[Opening Excerpted records section]

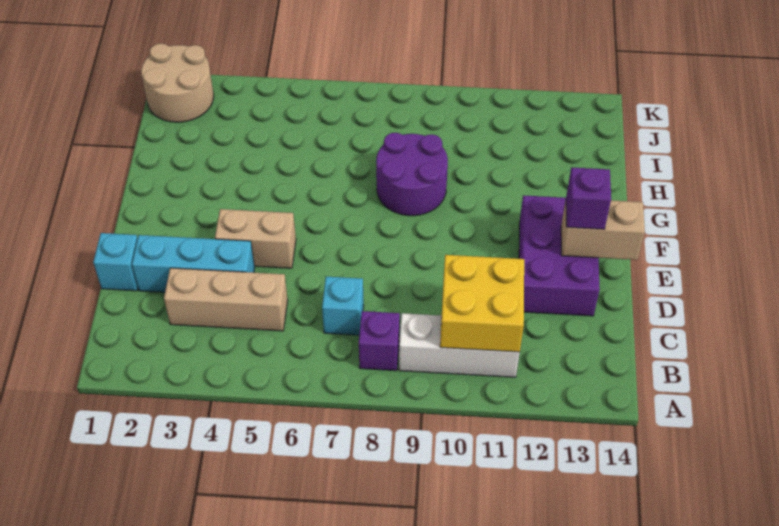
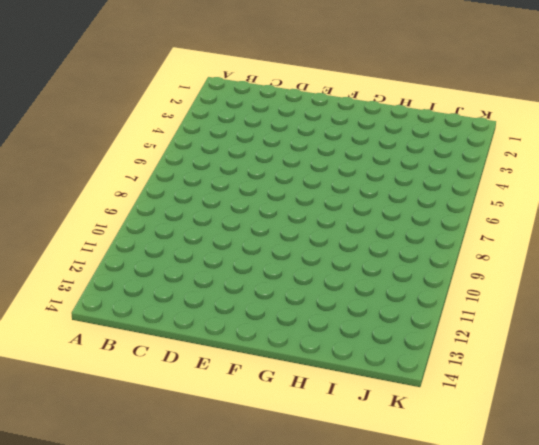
none -> purple brick B8 level 1
none -> white brick B9:B11 level 1
none -> tan brick C3:C5 level 1

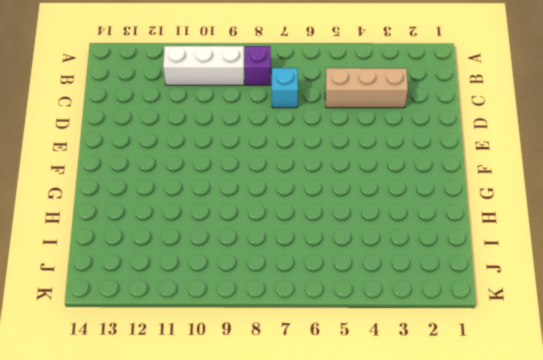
none -> cyan brick D1 level 1
none -> cyan brick D2:D4 level 1
none -> purple brick D12:F13 level 1

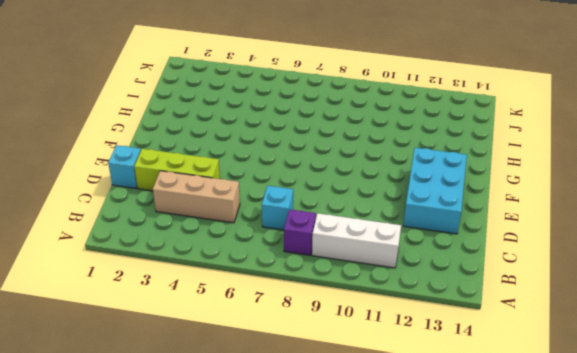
lime brick D2:D4 level 1 -> cyan brick D2:D4 level 1
cyan brick D12:F13 level 1 -> purple brick D12:F13 level 1
none -> tan brick E4:E5 level 1
none -> purple round brick G8:H9 level 1
none -> tan round brick J1:K2 level 1

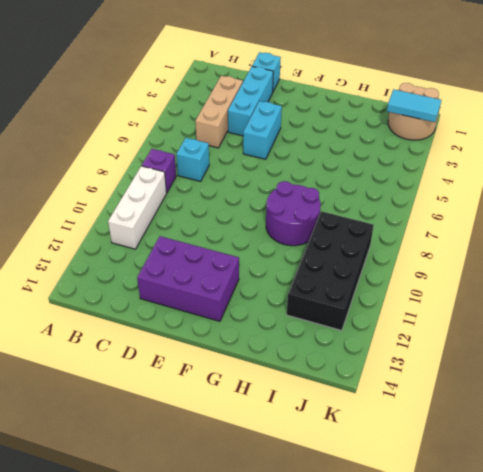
cyan brick E4:E5 level 1 -> tan brick E4:E5 level 1
black brick I9:J12 level 1 -> none
cyan tile J2:K2 level 2 -> none
none -> yellow brick B10:C11 level 2
none -> tan brick E13:E14 level 2
none -> purple brick E13 level 3

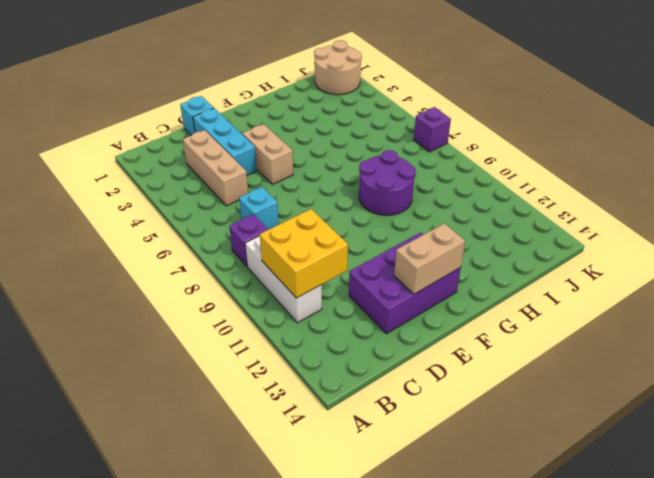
tan brick E13:F13 level 2 -> tan brick E13:E14 level 2
purple brick K7 level 1 -> purple brick E13 level 3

[Closing Excerpted records section]

Exercise prompt
Write out exactly, and nothing more than, the lines of the entries above from the line containing "none -> purple round brick G8:H9 level 1" through the final line; omit any pictures.

Answer section
none -> purple round brick G8:H9 level 1
none -> tan round brick J1:K2 level 1

cyan brick E4:E5 level 1 -> tan brick E4:E5 level 1
black brick I9:J12 level 1 -> none
cyan tile J2:K2 level 2 -> none
none -> yellow brick B10:C11 level 2
none -> tan brick E13:E14 level 2
none -> purple brick E13 level 3

tan brick E13:F13 level 2 -> tan brick E13:E14 level 2
purple brick K7 level 1 -> purple brick E13 level 3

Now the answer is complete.